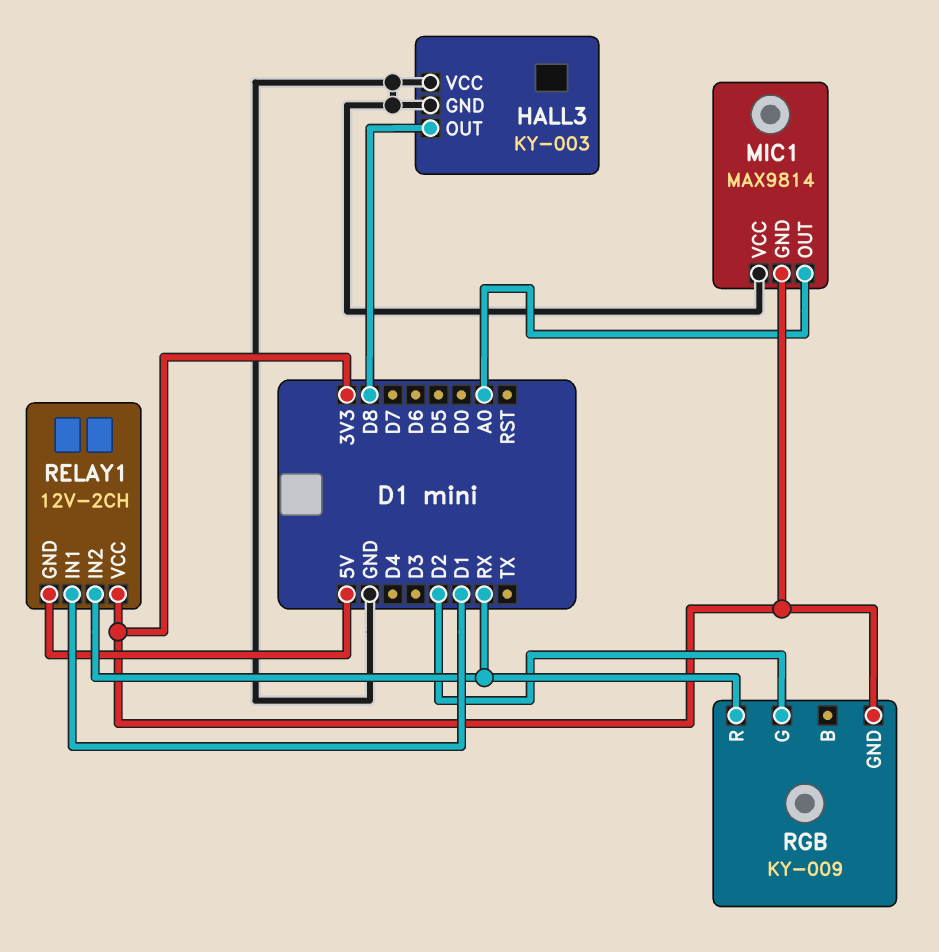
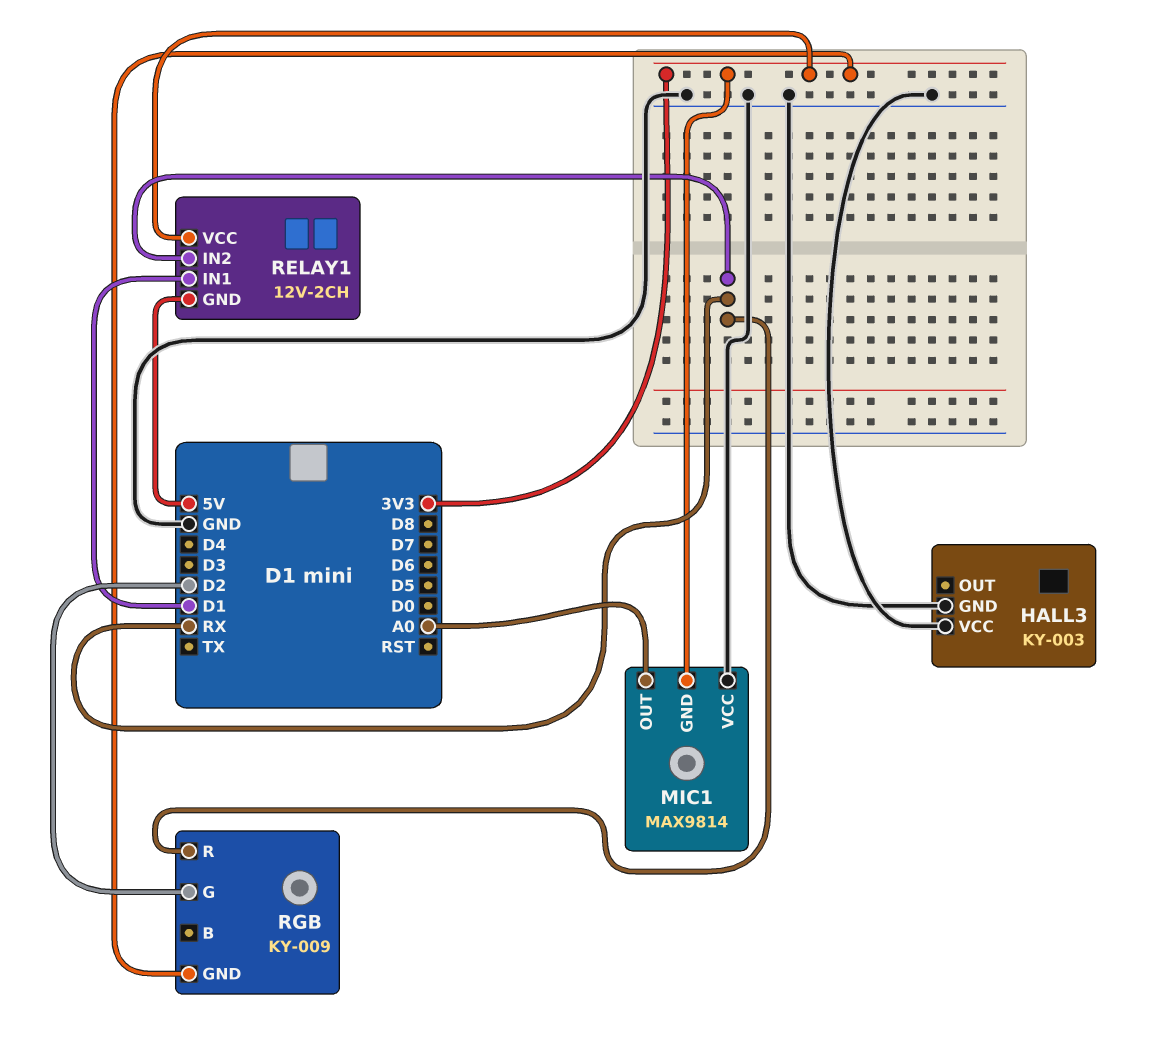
HALL3 pin OUT: D8 -> none

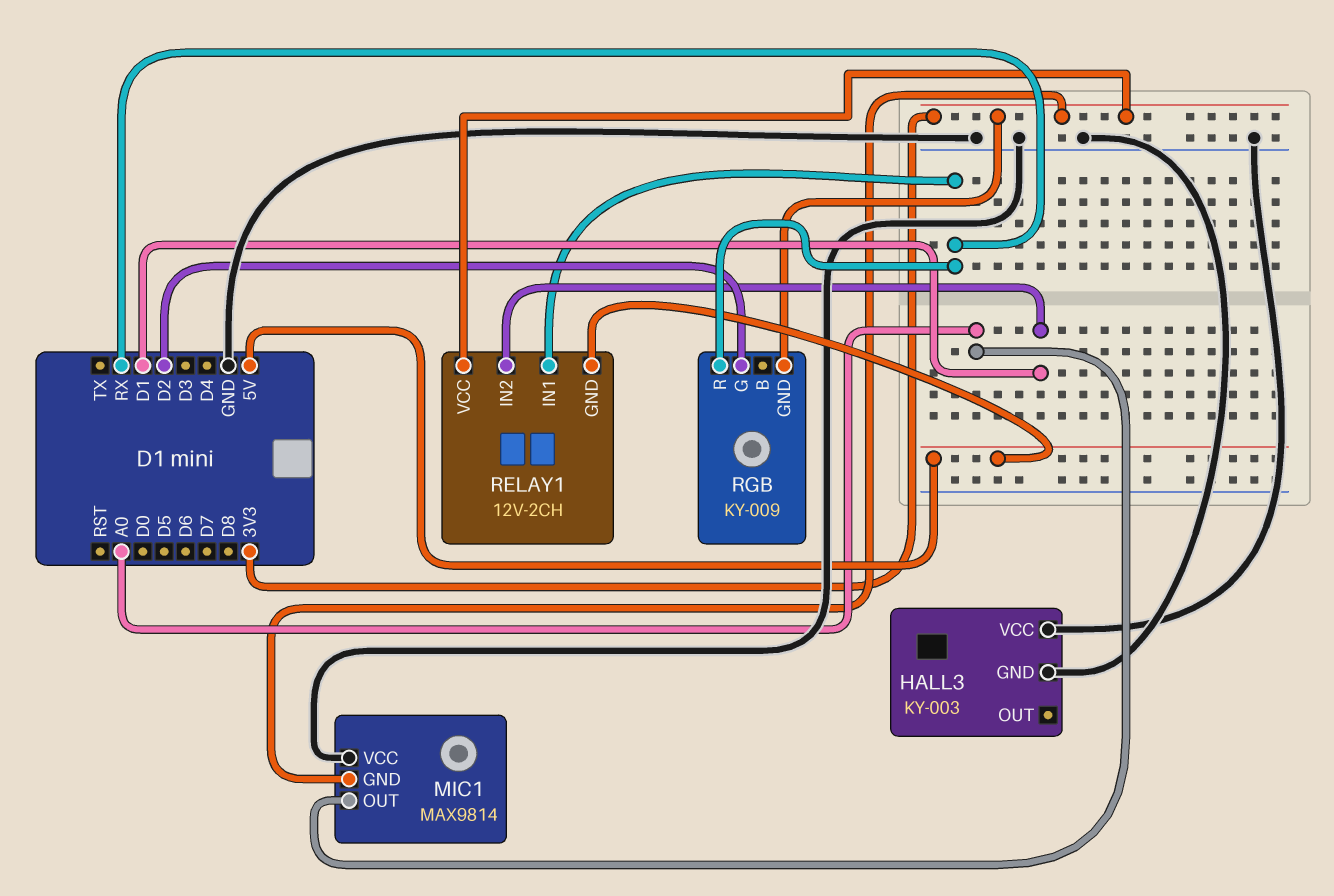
RELAY1 pin IN1: D1 -> RX
RELAY1 pin IN2: RX -> D1

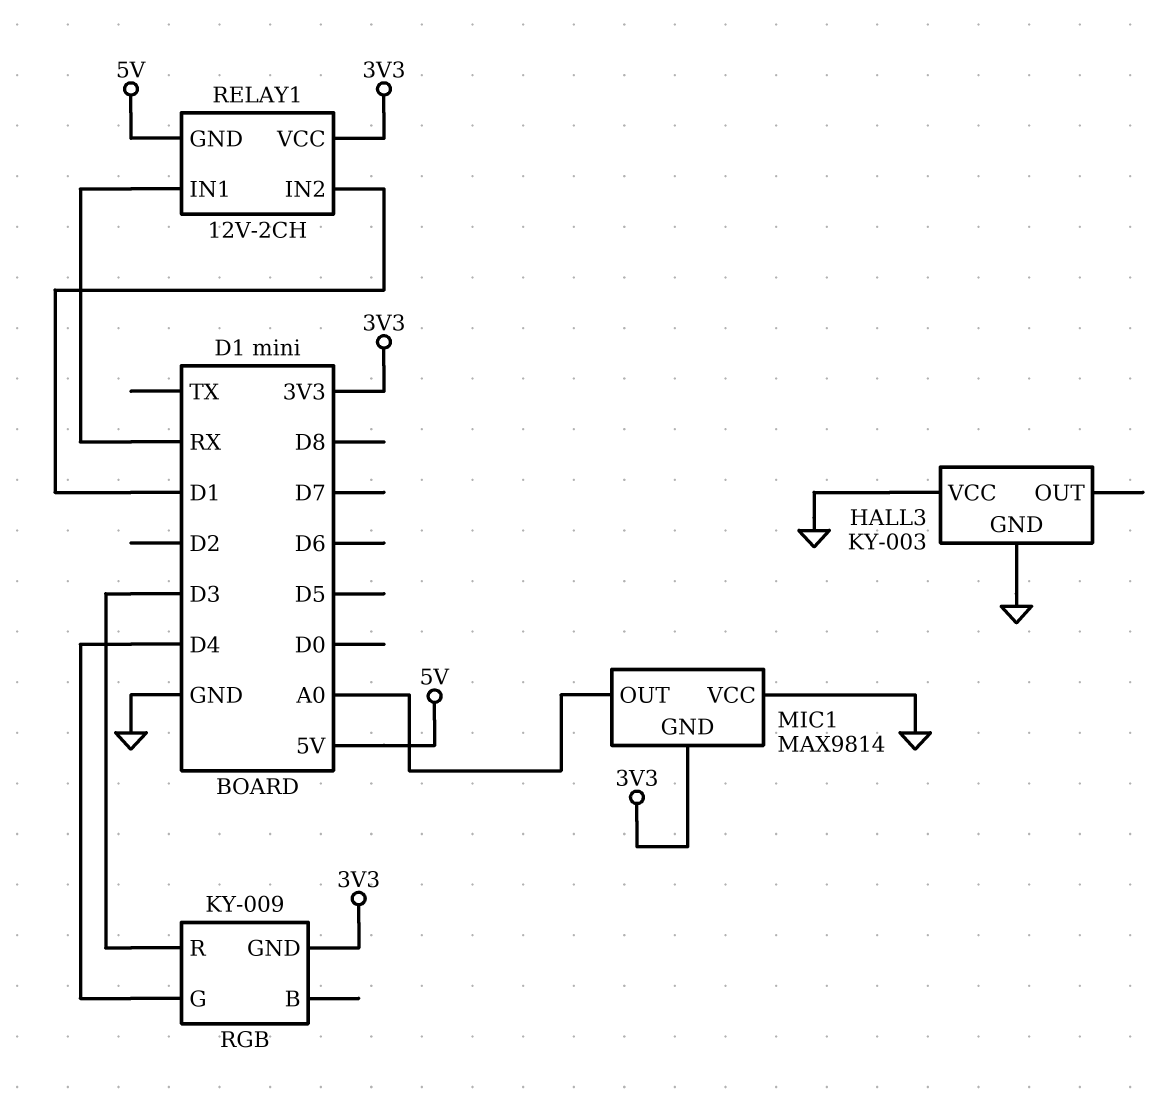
RGB pin G: D2 -> D4
RGB pin R: RX -> D3

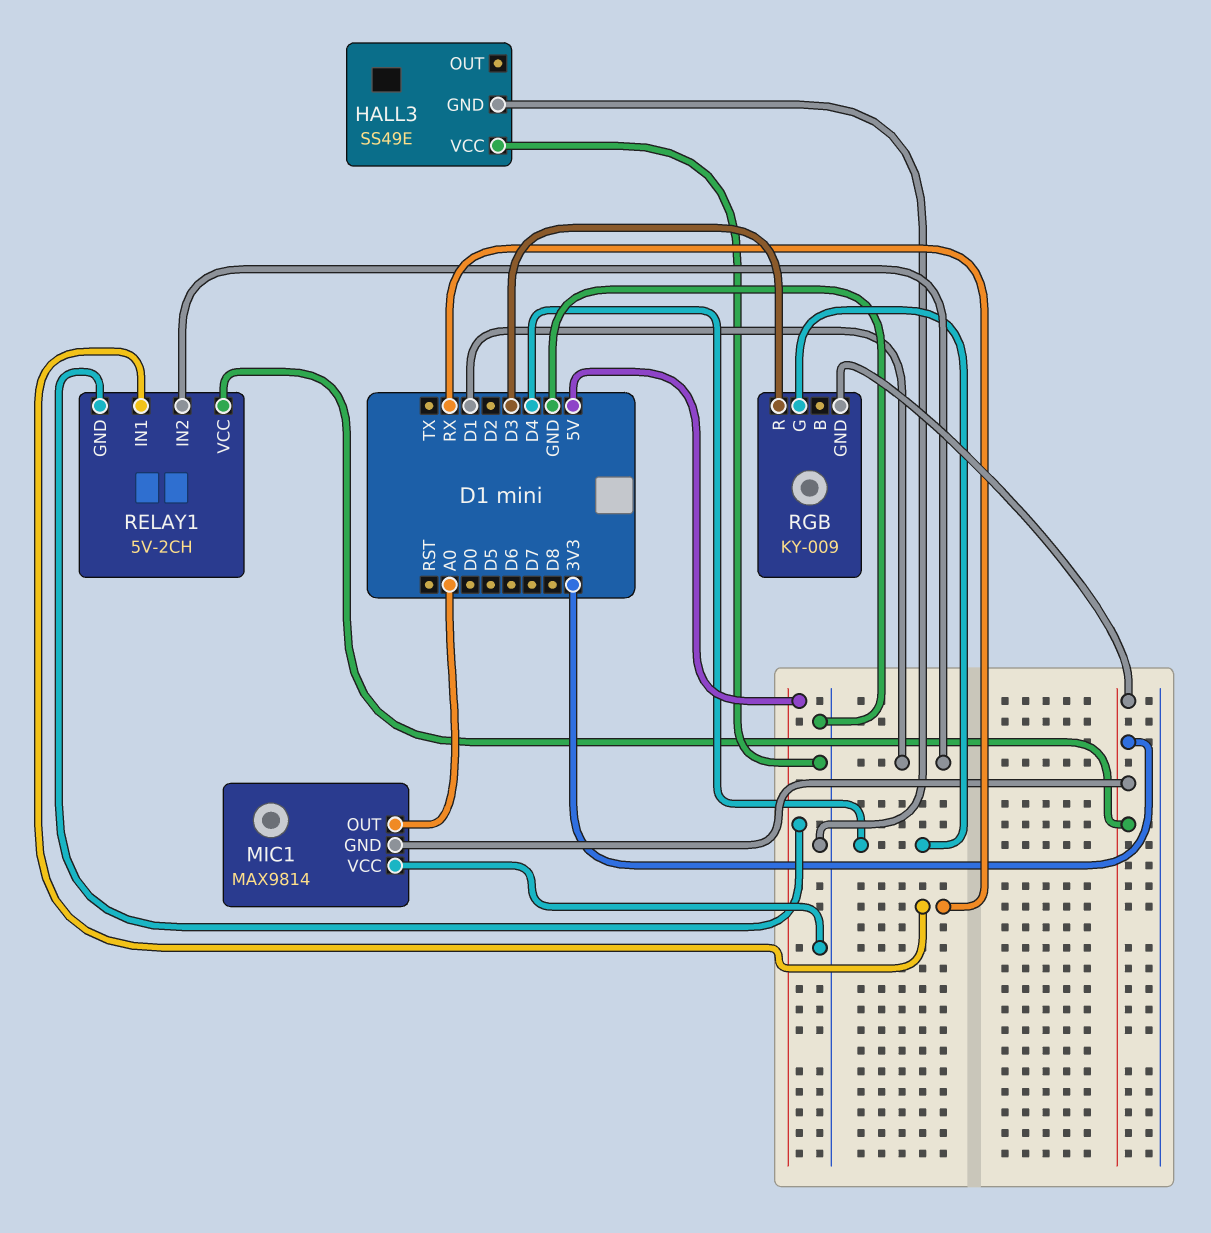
HALL3: KY-003 -> SS49E
RELAY1: 12V-2CH -> 5V-2CH

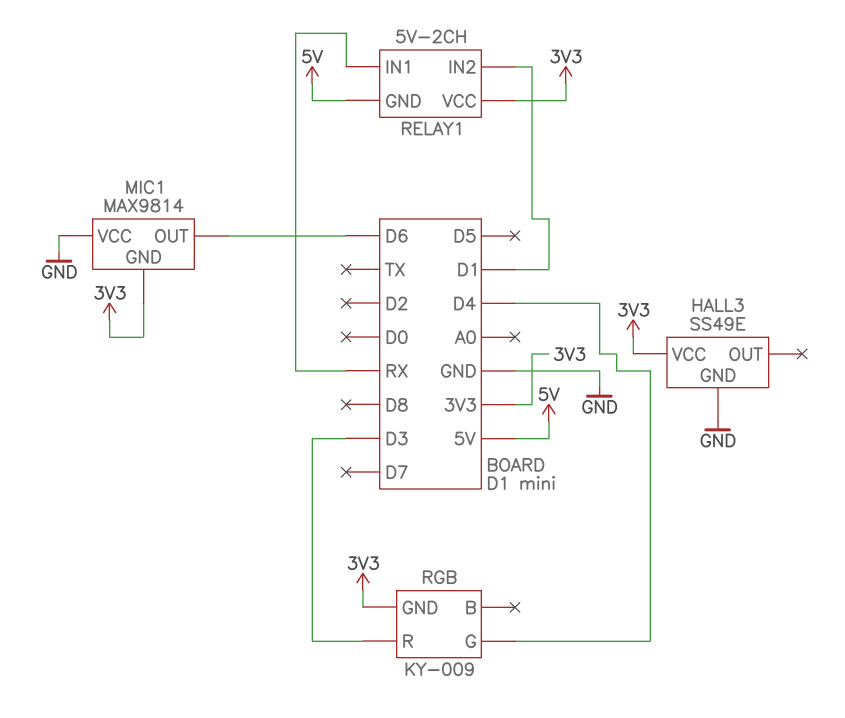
HALL3 pin VCC: GND -> 3V3
MIC1 pin OUT: A0 -> D6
---+---
Directions for this task: Pictures do not belong in the copy. Output all of the records exactly.

Result of the task:
HALL3 pin OUT: D8 -> none

RELAY1 pin IN1: D1 -> RX
RELAY1 pin IN2: RX -> D1

RGB pin G: D2 -> D4
RGB pin R: RX -> D3

HALL3: KY-003 -> SS49E
RELAY1: 12V-2CH -> 5V-2CH

HALL3 pin VCC: GND -> 3V3
MIC1 pin OUT: A0 -> D6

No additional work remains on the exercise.